• [Work instruction]: Set the listing down exactly; no pictures.

• [Input data]:
——————
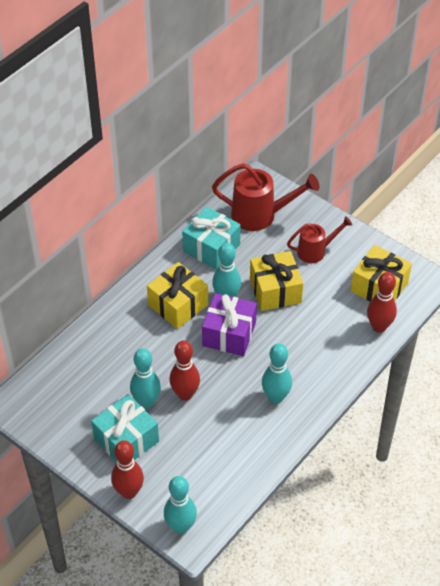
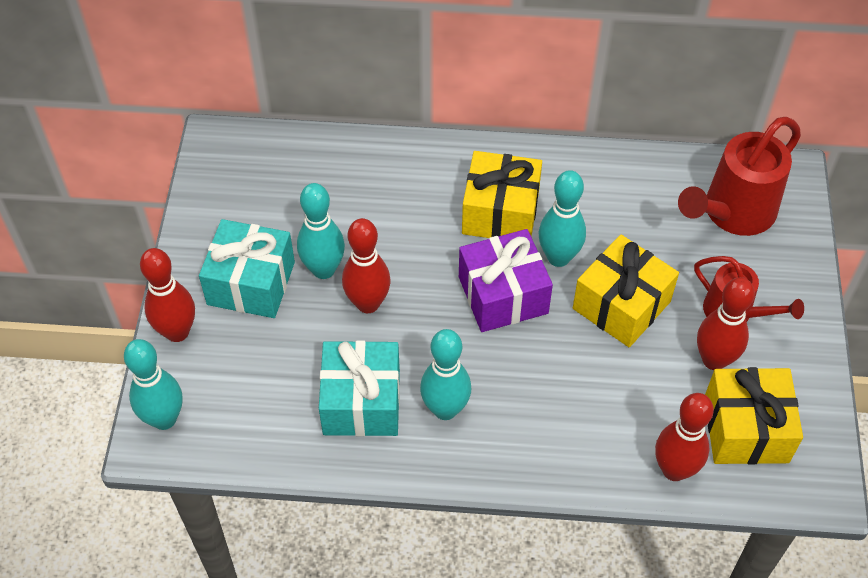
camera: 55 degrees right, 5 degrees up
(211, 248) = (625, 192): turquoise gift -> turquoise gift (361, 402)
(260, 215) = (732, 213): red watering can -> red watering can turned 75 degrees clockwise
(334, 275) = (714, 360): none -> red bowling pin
——————
• [Exercise solution]:
camera: 55 degrees right, 5 degrees up
(211, 248) = (625, 192): turquoise gift -> turquoise gift (361, 402)
(260, 215) = (732, 213): red watering can -> red watering can turned 75 degrees clockwise
(334, 275) = (714, 360): none -> red bowling pin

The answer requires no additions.